▶ Task objective:
Report every line of the records that contains the word "purple".

*** Supplied entries Section Begins ***

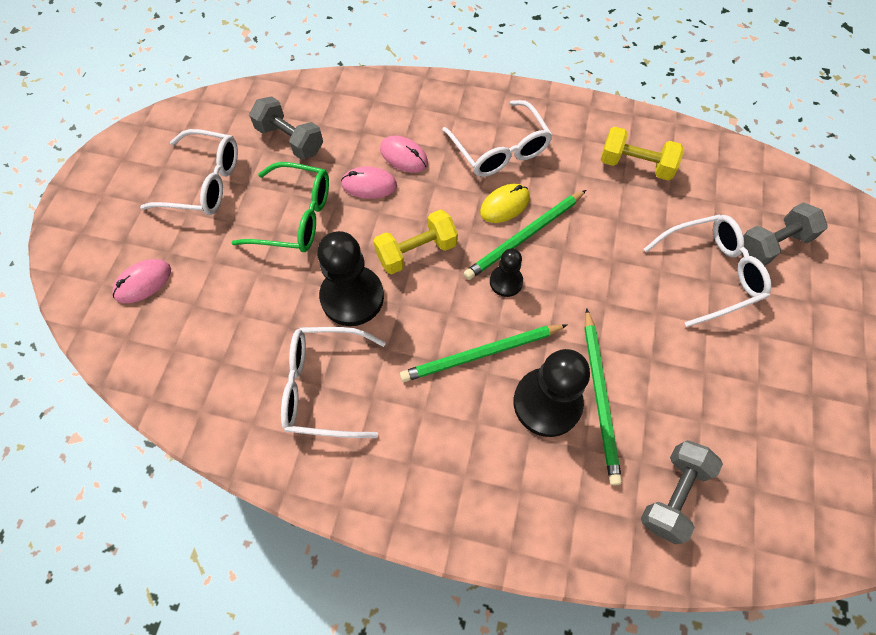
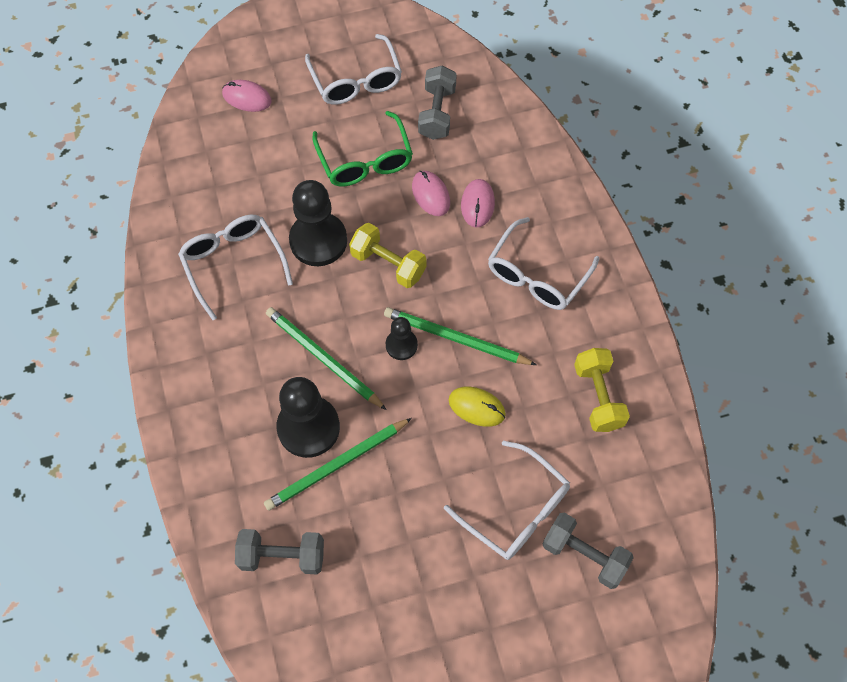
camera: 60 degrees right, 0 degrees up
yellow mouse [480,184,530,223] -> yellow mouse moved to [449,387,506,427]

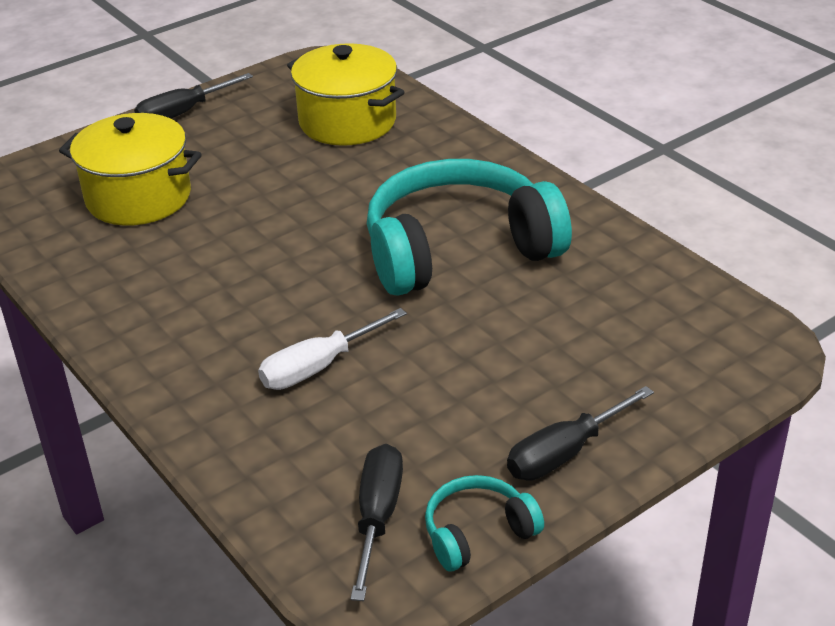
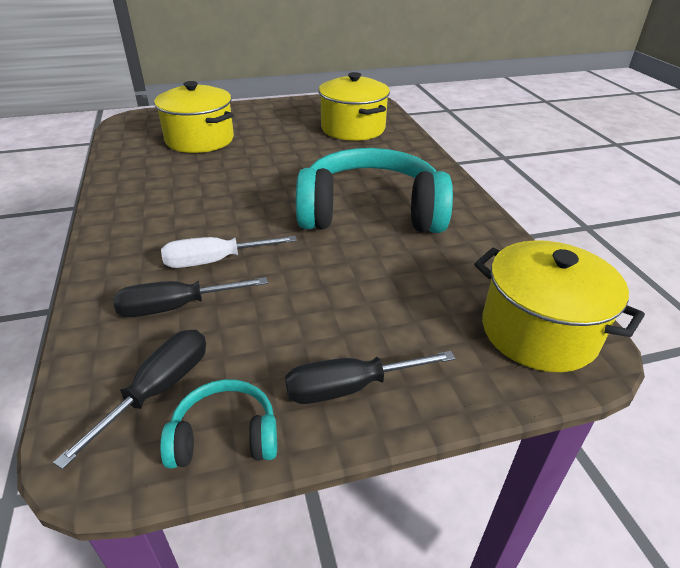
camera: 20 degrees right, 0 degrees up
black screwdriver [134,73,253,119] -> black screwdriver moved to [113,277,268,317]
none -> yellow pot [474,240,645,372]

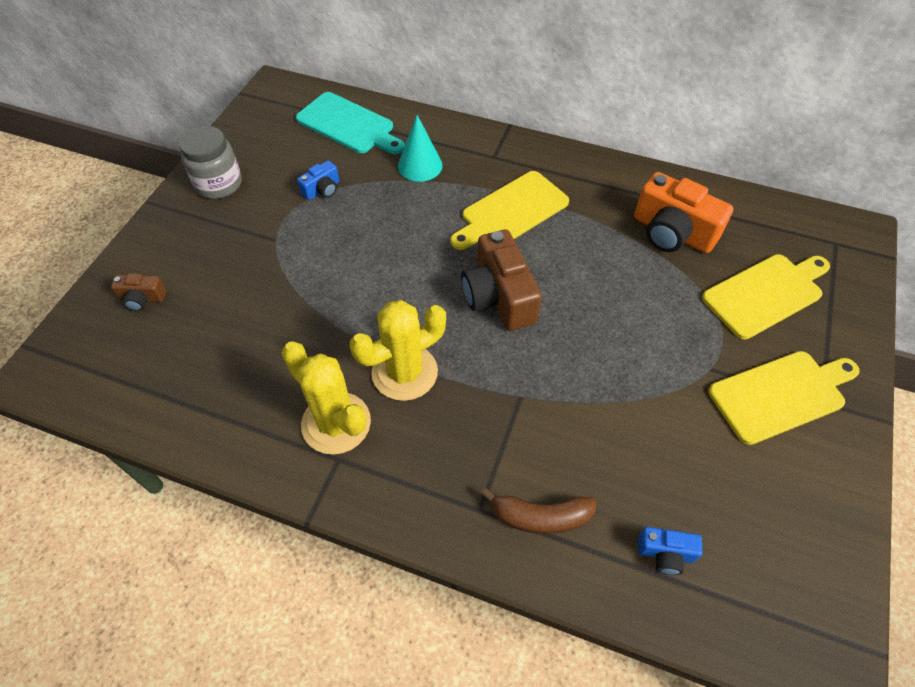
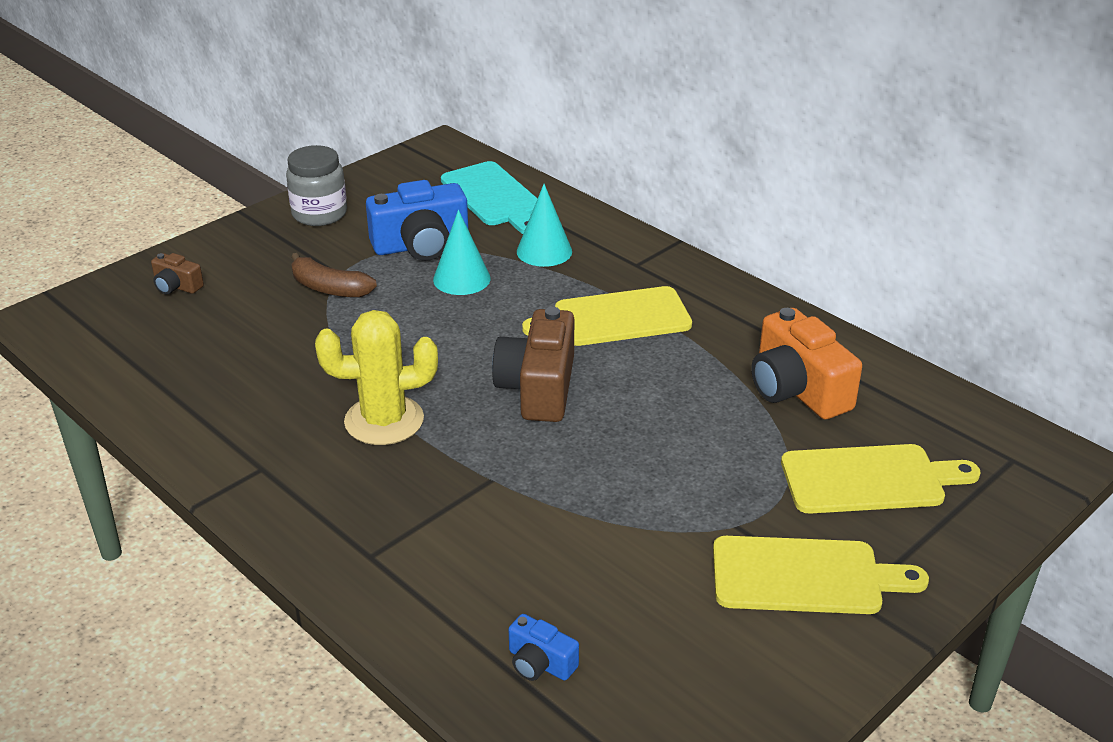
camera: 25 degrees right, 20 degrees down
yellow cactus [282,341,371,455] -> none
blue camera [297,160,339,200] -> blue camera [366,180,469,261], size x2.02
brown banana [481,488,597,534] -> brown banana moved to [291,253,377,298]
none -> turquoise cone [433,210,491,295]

*** Supplied entries Section Ends ***
*** Supplied entries Section Begins ***

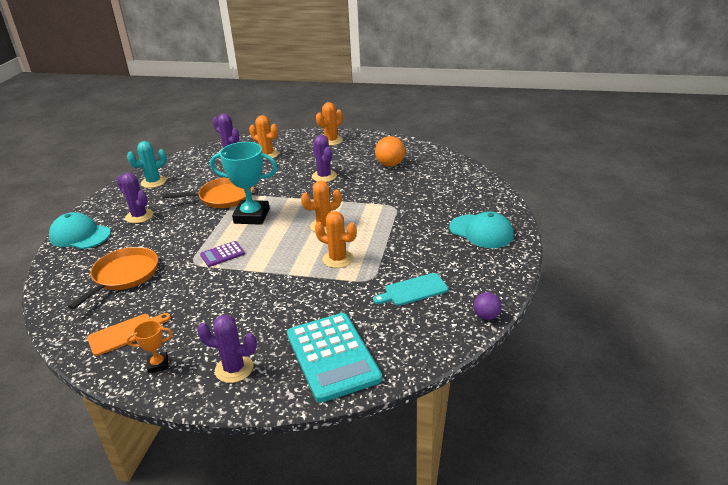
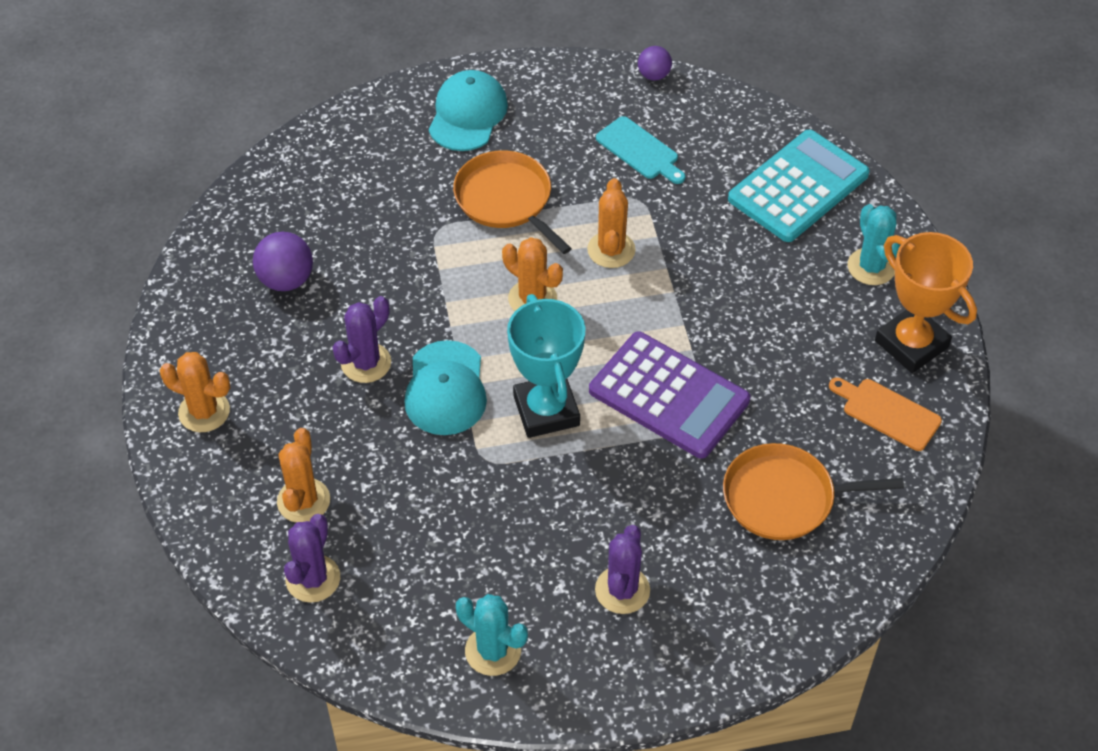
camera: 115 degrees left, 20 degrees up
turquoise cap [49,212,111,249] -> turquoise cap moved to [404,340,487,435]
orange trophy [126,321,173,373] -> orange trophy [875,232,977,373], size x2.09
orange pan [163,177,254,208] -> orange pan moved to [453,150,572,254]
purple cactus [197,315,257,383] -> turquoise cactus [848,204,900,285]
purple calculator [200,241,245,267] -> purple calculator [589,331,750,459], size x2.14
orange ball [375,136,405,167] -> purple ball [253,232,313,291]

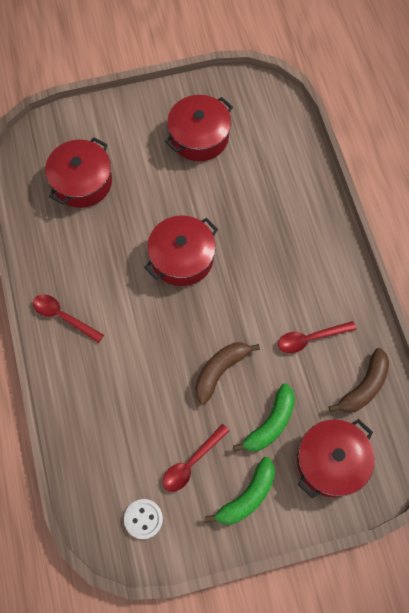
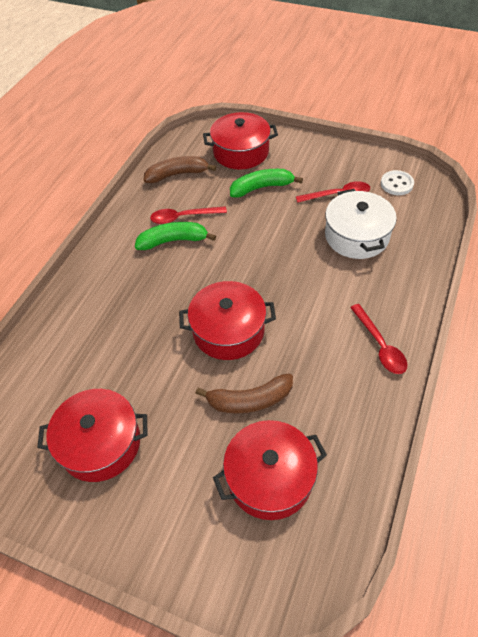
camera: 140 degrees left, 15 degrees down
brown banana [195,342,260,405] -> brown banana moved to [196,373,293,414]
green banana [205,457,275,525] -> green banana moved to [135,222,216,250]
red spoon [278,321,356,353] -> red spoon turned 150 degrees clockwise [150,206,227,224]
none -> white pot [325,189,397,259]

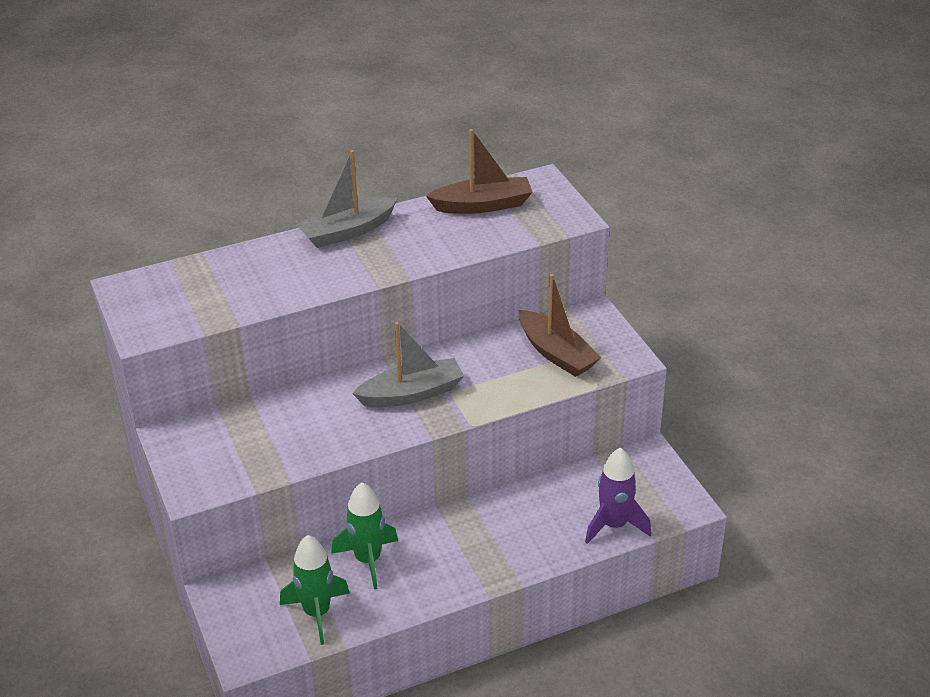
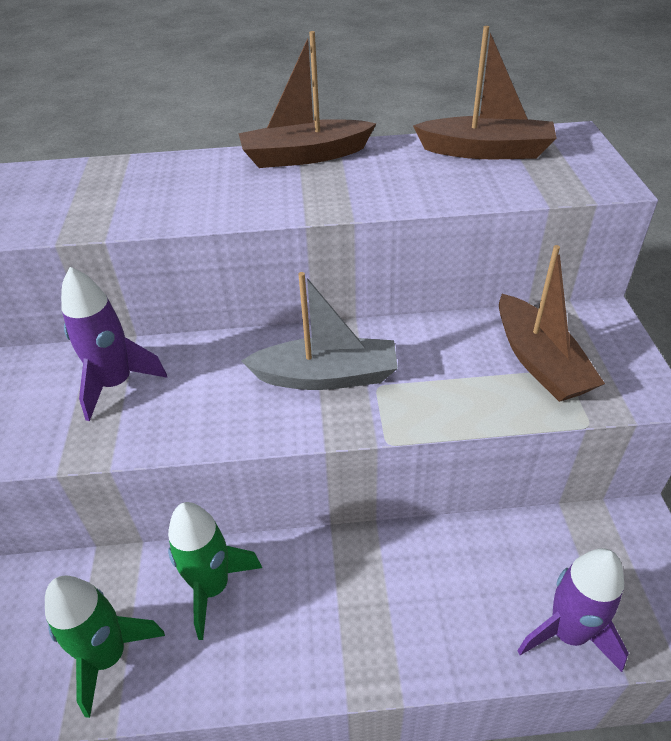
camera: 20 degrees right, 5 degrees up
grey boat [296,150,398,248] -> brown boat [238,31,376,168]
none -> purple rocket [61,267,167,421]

*** Supplied entries Section Ends ***

▶ Response box:
purple cactus [197,315,257,383] -> turquoise cactus [848,204,900,285]
purple calculator [200,241,245,267] -> purple calculator [589,331,750,459], size x2.14
orange ball [375,136,405,167] -> purple ball [253,232,313,291]
none -> purple rocket [61,267,167,421]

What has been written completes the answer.